**What you are asked to do:** Omitting all images, set down every line below exactly as it appears.
Information shown section start
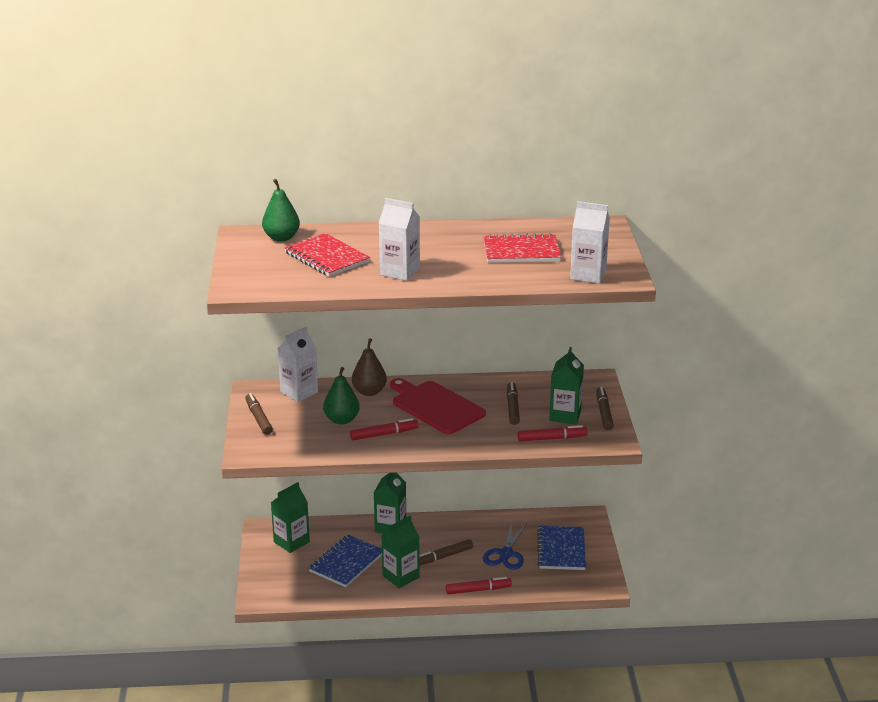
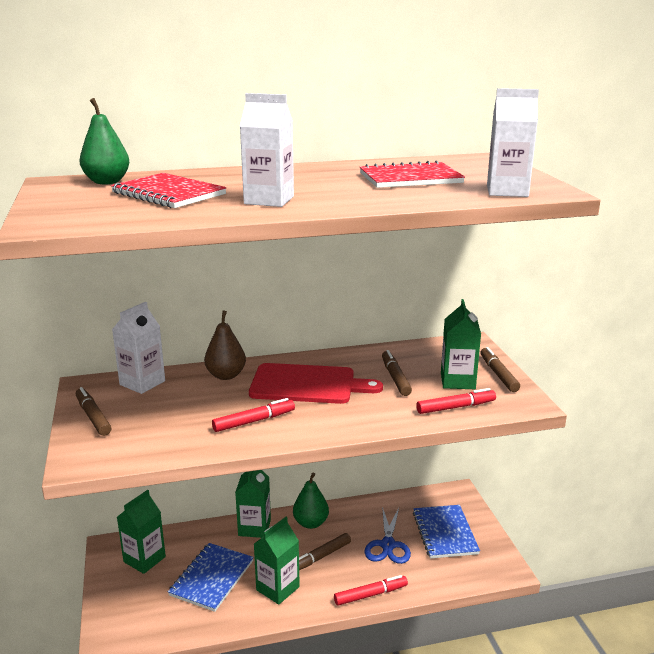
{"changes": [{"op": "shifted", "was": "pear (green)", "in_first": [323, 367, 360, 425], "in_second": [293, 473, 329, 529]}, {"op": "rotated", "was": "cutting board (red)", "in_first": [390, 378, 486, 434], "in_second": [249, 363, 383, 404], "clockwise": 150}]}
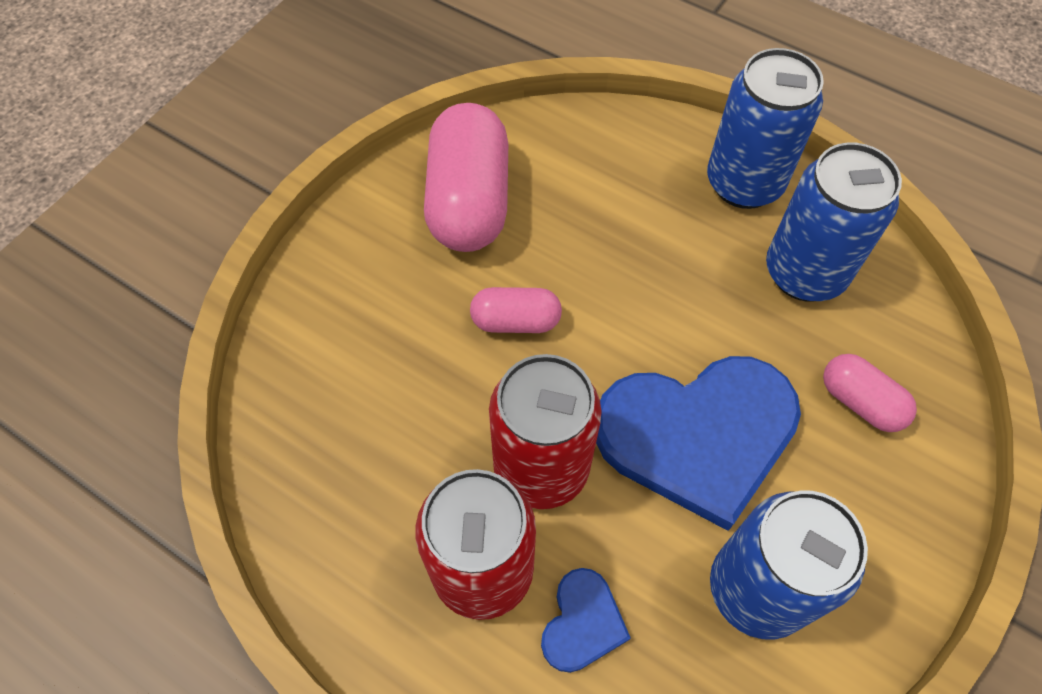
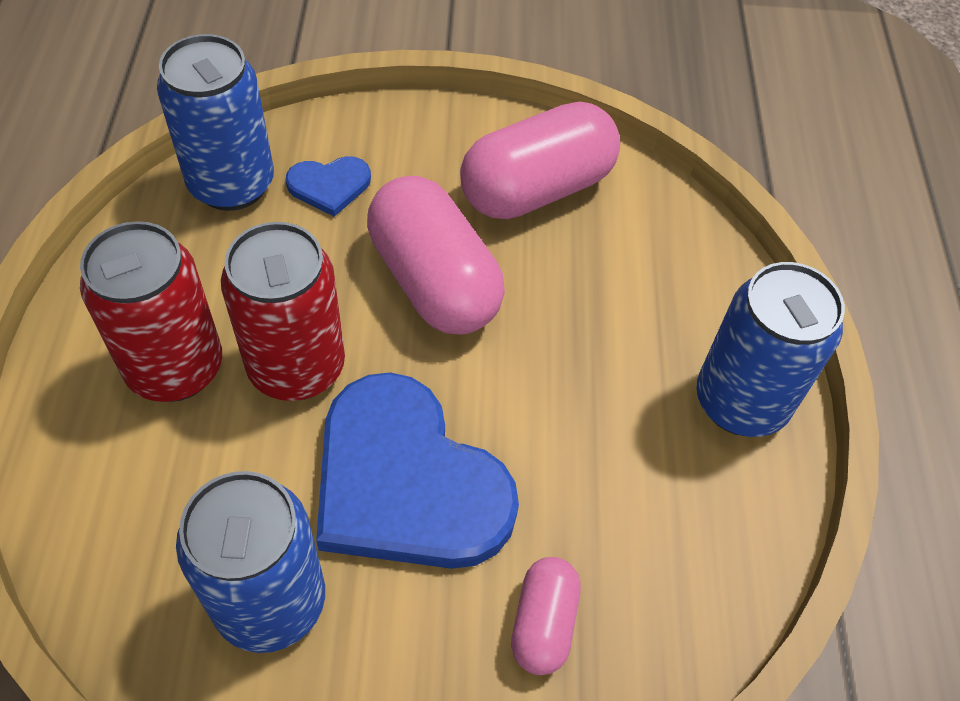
{"changes": [{"op": "shifted", "was": "can (blue)", "in_first": [766, 143, 902, 302], "in_second": [157, 34, 274, 211]}, {"op": "scaled", "was": "capsule (pink)", "in_first": [470, 287, 562, 333], "in_second": [367, 176, 505, 335], "ratio": 1.91}, {"op": "shifted", "was": "heart (blue)", "in_first": [541, 568, 631, 673], "in_second": [286, 156, 371, 217]}]}
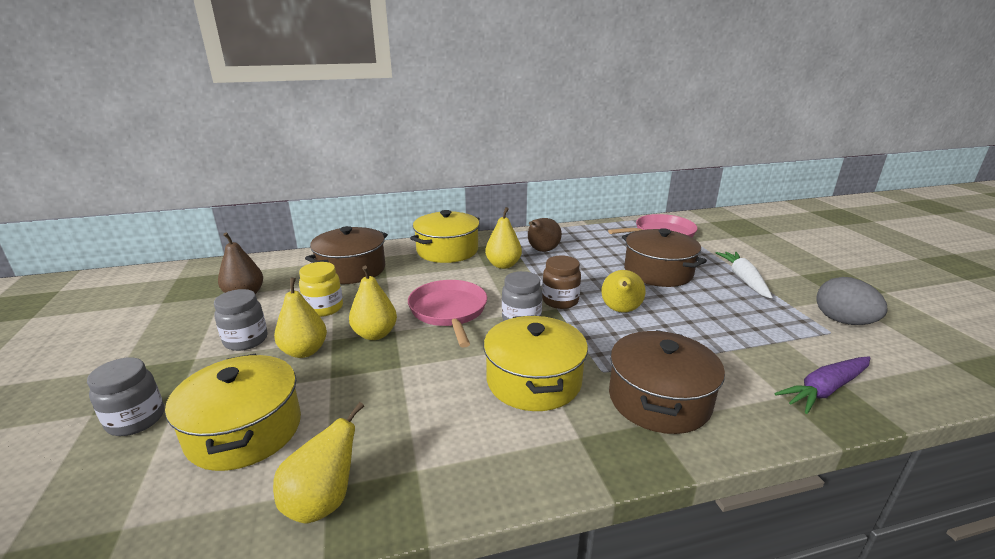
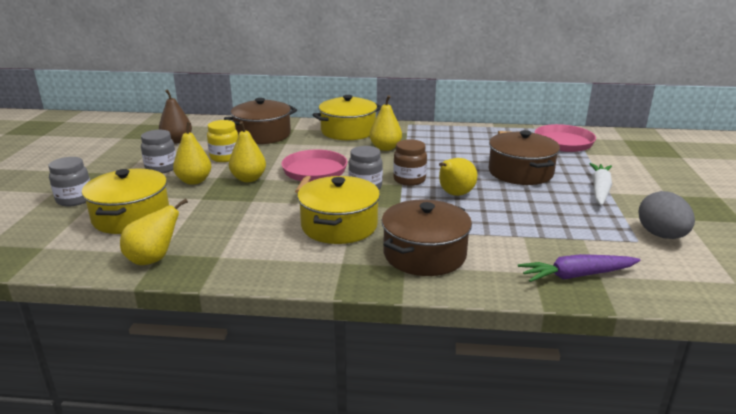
{"changes": [{"op": "gone", "was": "pear (brown)", "in_first": [528, 218, 562, 252]}]}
Information shown section end
**Answer for this exercise:**
{"changes": [{"op": "shifted", "was": "pear (green)", "in_first": [323, 367, 360, 425], "in_second": [293, 473, 329, 529]}, {"op": "rotated", "was": "cutting board (red)", "in_first": [390, 378, 486, 434], "in_second": [249, 363, 383, 404], "clockwise": 150}]}
{"changes": [{"op": "shifted", "was": "can (blue)", "in_first": [766, 143, 902, 302], "in_second": [157, 34, 274, 211]}, {"op": "scaled", "was": "capsule (pink)", "in_first": [470, 287, 562, 333], "in_second": [367, 176, 505, 335], "ratio": 1.91}, {"op": "shifted", "was": "heart (blue)", "in_first": [541, 568, 631, 673], "in_second": [286, 156, 371, 217]}]}
{"changes": [{"op": "gone", "was": "pear (brown)", "in_first": [528, 218, 562, 252]}]}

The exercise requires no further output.